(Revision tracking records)
^^^^^^^^

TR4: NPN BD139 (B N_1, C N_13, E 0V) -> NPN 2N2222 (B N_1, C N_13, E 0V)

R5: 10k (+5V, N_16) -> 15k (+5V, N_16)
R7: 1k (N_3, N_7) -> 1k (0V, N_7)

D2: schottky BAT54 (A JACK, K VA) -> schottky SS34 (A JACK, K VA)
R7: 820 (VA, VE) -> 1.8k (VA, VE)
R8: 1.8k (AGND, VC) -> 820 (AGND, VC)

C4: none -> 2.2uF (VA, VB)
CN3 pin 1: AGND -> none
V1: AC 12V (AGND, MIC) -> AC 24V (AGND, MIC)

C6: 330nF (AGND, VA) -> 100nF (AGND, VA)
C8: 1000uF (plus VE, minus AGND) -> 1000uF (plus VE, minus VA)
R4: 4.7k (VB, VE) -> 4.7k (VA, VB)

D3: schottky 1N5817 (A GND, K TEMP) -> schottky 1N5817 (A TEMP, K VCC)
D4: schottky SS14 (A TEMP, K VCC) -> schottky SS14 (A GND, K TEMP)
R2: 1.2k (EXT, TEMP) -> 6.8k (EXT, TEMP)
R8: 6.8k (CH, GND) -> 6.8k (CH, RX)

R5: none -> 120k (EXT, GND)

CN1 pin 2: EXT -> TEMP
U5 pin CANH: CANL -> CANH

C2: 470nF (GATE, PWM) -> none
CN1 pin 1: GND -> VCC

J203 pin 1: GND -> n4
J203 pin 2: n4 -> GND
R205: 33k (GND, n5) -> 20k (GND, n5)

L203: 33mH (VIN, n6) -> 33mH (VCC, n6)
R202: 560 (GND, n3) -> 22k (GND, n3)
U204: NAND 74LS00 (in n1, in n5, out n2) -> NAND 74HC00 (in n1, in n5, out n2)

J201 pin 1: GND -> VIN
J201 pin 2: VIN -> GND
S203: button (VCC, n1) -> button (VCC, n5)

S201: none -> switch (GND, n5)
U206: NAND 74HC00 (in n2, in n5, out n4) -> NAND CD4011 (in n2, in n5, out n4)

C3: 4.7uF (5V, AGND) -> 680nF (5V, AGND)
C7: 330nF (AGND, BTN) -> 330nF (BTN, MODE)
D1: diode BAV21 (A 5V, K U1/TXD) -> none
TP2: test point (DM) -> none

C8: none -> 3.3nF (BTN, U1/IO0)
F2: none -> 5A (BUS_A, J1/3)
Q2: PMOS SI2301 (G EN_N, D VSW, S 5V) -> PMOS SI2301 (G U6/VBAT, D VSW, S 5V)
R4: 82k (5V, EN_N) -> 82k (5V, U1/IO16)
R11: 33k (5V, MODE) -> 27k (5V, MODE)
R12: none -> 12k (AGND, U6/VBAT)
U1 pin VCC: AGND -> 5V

^^^^^^^^

| HOW TO COMPLETE THIS TASK |
Go through the data above and find the lines with the word "schottky". Copy each of those lines.

| RESULT OF THE TASK |
D2: schottky BAT54 (A JACK, K VA) -> schottky SS34 (A JACK, K VA)
D3: schottky 1N5817 (A GND, K TEMP) -> schottky 1N5817 (A TEMP, K VCC)
D4: schottky SS14 (A TEMP, K VCC) -> schottky SS14 (A GND, K TEMP)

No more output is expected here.